**Listed entries**
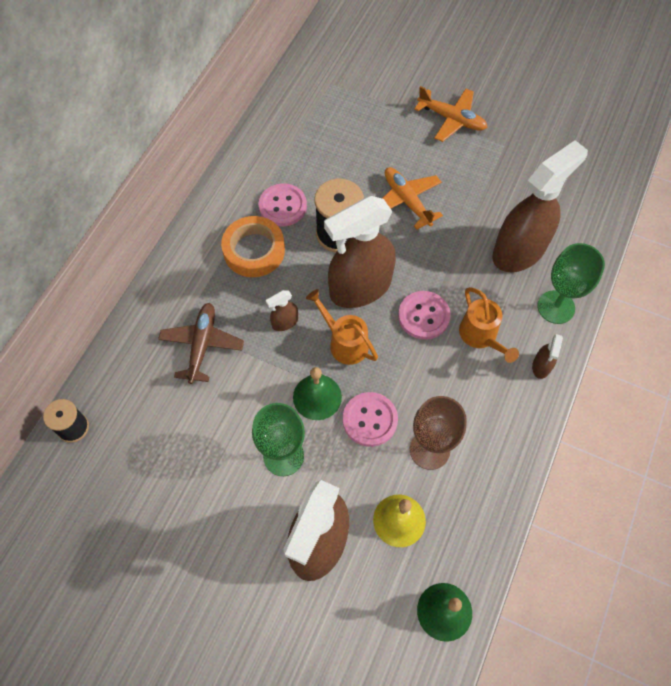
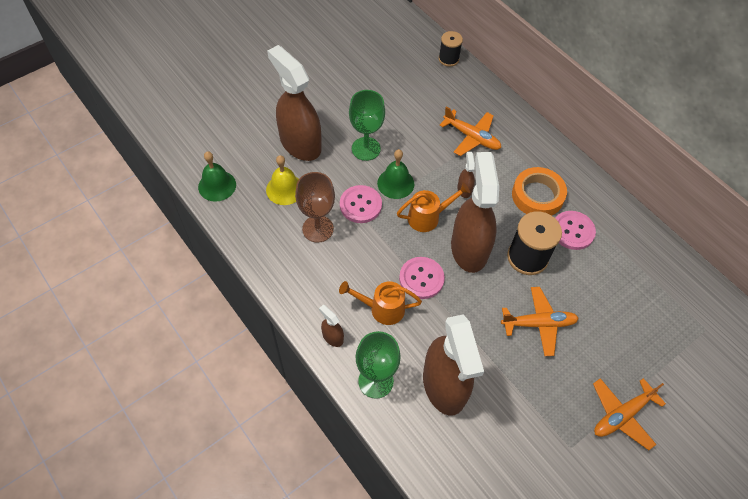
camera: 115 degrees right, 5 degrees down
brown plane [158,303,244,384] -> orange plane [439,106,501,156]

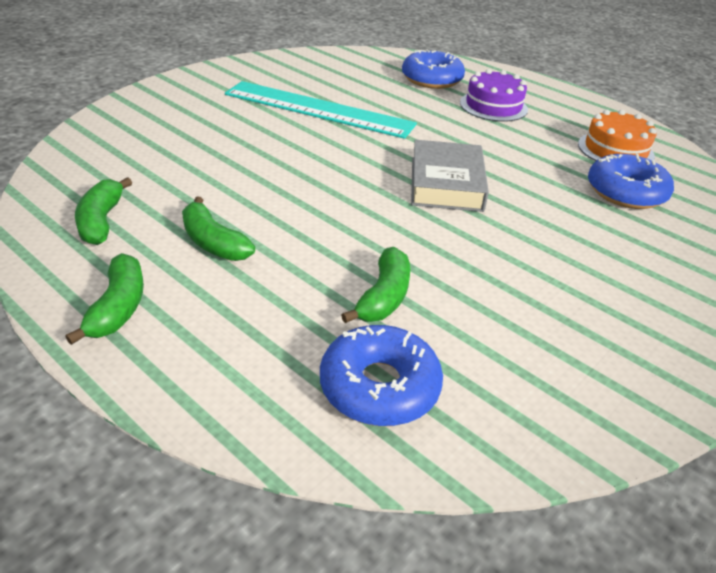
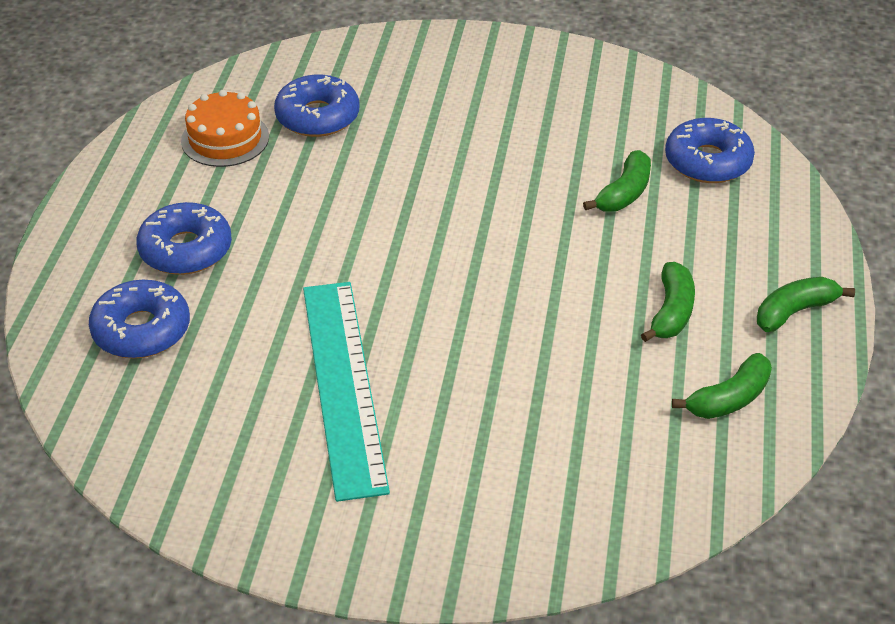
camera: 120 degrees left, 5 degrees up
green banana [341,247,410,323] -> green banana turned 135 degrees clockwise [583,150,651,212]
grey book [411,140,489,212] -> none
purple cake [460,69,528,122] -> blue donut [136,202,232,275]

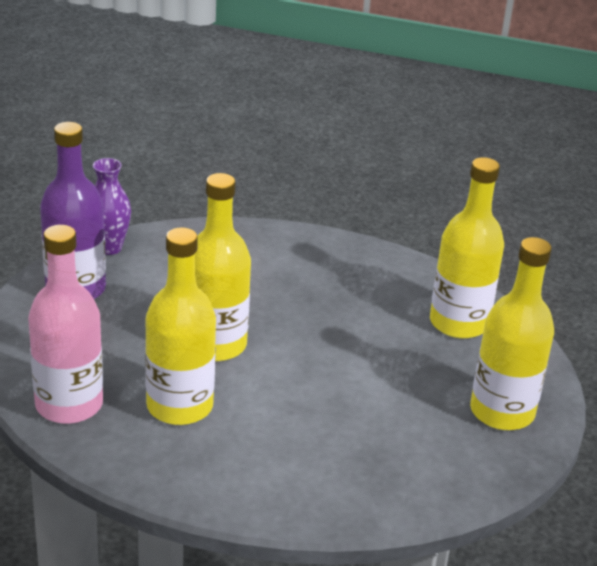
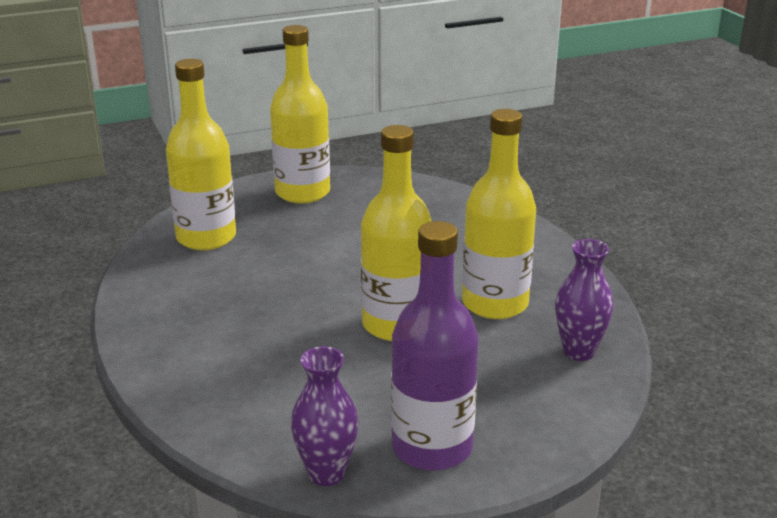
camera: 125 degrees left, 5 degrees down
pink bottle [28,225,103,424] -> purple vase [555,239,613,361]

**Your task**
Only the lines from the beginning of the records through the line bearing "grey book [411,140,489,212] -> none" belong in the answer, copied word for word with pictures left out.

**Answer section**
camera: 115 degrees right, 5 degrees down
brown plane [158,303,244,384] -> orange plane [439,106,501,156]

camera: 120 degrees left, 5 degrees up
green banana [341,247,410,323] -> green banana turned 135 degrees clockwise [583,150,651,212]
grey book [411,140,489,212] -> none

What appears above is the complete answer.